- **STORED DATA**
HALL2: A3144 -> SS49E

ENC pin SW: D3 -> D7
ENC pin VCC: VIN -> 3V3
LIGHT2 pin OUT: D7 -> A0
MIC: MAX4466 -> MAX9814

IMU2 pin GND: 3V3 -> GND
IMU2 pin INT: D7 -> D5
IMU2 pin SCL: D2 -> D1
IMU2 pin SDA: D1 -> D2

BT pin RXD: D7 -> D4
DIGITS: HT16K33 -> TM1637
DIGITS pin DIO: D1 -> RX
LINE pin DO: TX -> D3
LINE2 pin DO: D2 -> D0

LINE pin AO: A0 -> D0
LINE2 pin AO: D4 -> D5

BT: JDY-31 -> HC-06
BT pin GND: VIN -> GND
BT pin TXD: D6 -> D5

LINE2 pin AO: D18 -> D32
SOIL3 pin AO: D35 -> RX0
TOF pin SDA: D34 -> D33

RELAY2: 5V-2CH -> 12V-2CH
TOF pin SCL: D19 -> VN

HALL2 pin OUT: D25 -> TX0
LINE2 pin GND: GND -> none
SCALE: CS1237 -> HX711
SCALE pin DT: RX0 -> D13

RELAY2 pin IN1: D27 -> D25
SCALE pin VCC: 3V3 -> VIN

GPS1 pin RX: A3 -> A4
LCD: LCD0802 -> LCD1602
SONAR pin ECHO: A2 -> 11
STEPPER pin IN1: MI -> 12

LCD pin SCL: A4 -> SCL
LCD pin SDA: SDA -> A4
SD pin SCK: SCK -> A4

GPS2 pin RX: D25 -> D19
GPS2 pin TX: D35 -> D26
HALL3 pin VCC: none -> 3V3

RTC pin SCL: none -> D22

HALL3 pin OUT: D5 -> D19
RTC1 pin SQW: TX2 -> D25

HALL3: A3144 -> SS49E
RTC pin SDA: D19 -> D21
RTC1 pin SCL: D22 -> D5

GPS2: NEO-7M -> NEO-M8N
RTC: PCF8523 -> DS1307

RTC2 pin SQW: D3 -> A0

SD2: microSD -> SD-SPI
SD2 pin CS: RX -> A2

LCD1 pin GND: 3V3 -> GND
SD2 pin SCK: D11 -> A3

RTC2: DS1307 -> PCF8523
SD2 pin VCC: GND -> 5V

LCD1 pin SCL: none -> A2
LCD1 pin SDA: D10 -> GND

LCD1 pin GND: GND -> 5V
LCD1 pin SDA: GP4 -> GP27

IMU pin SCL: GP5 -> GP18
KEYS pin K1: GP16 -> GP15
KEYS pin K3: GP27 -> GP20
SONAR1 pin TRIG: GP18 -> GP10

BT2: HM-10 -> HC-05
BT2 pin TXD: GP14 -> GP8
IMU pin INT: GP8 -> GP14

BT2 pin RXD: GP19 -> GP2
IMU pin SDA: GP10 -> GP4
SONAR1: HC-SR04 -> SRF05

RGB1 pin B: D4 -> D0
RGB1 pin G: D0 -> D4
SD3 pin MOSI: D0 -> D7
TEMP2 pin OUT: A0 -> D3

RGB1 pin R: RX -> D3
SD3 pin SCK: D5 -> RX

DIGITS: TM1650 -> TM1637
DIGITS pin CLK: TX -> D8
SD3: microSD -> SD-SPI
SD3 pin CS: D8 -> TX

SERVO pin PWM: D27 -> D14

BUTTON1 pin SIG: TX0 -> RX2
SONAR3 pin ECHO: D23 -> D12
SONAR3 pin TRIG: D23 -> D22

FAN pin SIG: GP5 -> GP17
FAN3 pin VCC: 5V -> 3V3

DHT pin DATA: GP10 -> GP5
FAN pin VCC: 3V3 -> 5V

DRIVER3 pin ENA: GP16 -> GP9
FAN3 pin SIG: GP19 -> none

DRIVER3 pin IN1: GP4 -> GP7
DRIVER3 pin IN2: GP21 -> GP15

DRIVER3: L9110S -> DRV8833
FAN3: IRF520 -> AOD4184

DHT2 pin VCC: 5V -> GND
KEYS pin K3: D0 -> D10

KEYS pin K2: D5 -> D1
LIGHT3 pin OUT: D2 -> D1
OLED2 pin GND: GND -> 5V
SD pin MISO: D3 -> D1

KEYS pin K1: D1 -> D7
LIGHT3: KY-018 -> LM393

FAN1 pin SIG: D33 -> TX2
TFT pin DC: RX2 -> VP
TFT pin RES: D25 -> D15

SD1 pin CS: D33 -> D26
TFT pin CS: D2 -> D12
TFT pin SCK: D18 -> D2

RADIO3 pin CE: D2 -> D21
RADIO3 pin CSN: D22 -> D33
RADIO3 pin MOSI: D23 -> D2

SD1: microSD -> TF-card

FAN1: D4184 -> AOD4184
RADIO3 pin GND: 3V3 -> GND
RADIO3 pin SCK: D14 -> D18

- **REQUIREMENT**
Every entry must be set down exactly, with nothing left out.

- **RESPONSE TO THIS EXERCISE**
HALL2: A3144 -> SS49E

ENC pin SW: D3 -> D7
ENC pin VCC: VIN -> 3V3
LIGHT2 pin OUT: D7 -> A0
MIC: MAX4466 -> MAX9814

IMU2 pin GND: 3V3 -> GND
IMU2 pin INT: D7 -> D5
IMU2 pin SCL: D2 -> D1
IMU2 pin SDA: D1 -> D2

BT pin RXD: D7 -> D4
DIGITS: HT16K33 -> TM1637
DIGITS pin DIO: D1 -> RX
LINE pin DO: TX -> D3
LINE2 pin DO: D2 -> D0

LINE pin AO: A0 -> D0
LINE2 pin AO: D4 -> D5

BT: JDY-31 -> HC-06
BT pin GND: VIN -> GND
BT pin TXD: D6 -> D5

LINE2 pin AO: D18 -> D32
SOIL3 pin AO: D35 -> RX0
TOF pin SDA: D34 -> D33

RELAY2: 5V-2CH -> 12V-2CH
TOF pin SCL: D19 -> VN

HALL2 pin OUT: D25 -> TX0
LINE2 pin GND: GND -> none
SCALE: CS1237 -> HX711
SCALE pin DT: RX0 -> D13

RELAY2 pin IN1: D27 -> D25
SCALE pin VCC: 3V3 -> VIN

GPS1 pin RX: A3 -> A4
LCD: LCD0802 -> LCD1602
SONAR pin ECHO: A2 -> 11
STEPPER pin IN1: MI -> 12

LCD pin SCL: A4 -> SCL
LCD pin SDA: SDA -> A4
SD pin SCK: SCK -> A4

GPS2 pin RX: D25 -> D19
GPS2 pin TX: D35 -> D26
HALL3 pin VCC: none -> 3V3

RTC pin SCL: none -> D22

HALL3 pin OUT: D5 -> D19
RTC1 pin SQW: TX2 -> D25

HALL3: A3144 -> SS49E
RTC pin SDA: D19 -> D21
RTC1 pin SCL: D22 -> D5

GPS2: NEO-7M -> NEO-M8N
RTC: PCF8523 -> DS1307

RTC2 pin SQW: D3 -> A0

SD2: microSD -> SD-SPI
SD2 pin CS: RX -> A2

LCD1 pin GND: 3V3 -> GND
SD2 pin SCK: D11 -> A3

RTC2: DS1307 -> PCF8523
SD2 pin VCC: GND -> 5V

LCD1 pin SCL: none -> A2
LCD1 pin SDA: D10 -> GND

LCD1 pin GND: GND -> 5V
LCD1 pin SDA: GP4 -> GP27

IMU pin SCL: GP5 -> GP18
KEYS pin K1: GP16 -> GP15
KEYS pin K3: GP27 -> GP20
SONAR1 pin TRIG: GP18 -> GP10

BT2: HM-10 -> HC-05
BT2 pin TXD: GP14 -> GP8
IMU pin INT: GP8 -> GP14

BT2 pin RXD: GP19 -> GP2
IMU pin SDA: GP10 -> GP4
SONAR1: HC-SR04 -> SRF05

RGB1 pin B: D4 -> D0
RGB1 pin G: D0 -> D4
SD3 pin MOSI: D0 -> D7
TEMP2 pin OUT: A0 -> D3

RGB1 pin R: RX -> D3
SD3 pin SCK: D5 -> RX

DIGITS: TM1650 -> TM1637
DIGITS pin CLK: TX -> D8
SD3: microSD -> SD-SPI
SD3 pin CS: D8 -> TX

SERVO pin PWM: D27 -> D14

BUTTON1 pin SIG: TX0 -> RX2
SONAR3 pin ECHO: D23 -> D12
SONAR3 pin TRIG: D23 -> D22

FAN pin SIG: GP5 -> GP17
FAN3 pin VCC: 5V -> 3V3

DHT pin DATA: GP10 -> GP5
FAN pin VCC: 3V3 -> 5V

DRIVER3 pin ENA: GP16 -> GP9
FAN3 pin SIG: GP19 -> none

DRIVER3 pin IN1: GP4 -> GP7
DRIVER3 pin IN2: GP21 -> GP15

DRIVER3: L9110S -> DRV8833
FAN3: IRF520 -> AOD4184

DHT2 pin VCC: 5V -> GND
KEYS pin K3: D0 -> D10

KEYS pin K2: D5 -> D1
LIGHT3 pin OUT: D2 -> D1
OLED2 pin GND: GND -> 5V
SD pin MISO: D3 -> D1

KEYS pin K1: D1 -> D7
LIGHT3: KY-018 -> LM393

FAN1 pin SIG: D33 -> TX2
TFT pin DC: RX2 -> VP
TFT pin RES: D25 -> D15

SD1 pin CS: D33 -> D26
TFT pin CS: D2 -> D12
TFT pin SCK: D18 -> D2

RADIO3 pin CE: D2 -> D21
RADIO3 pin CSN: D22 -> D33
RADIO3 pin MOSI: D23 -> D2

SD1: microSD -> TF-card

FAN1: D4184 -> AOD4184
RADIO3 pin GND: 3V3 -> GND
RADIO3 pin SCK: D14 -> D18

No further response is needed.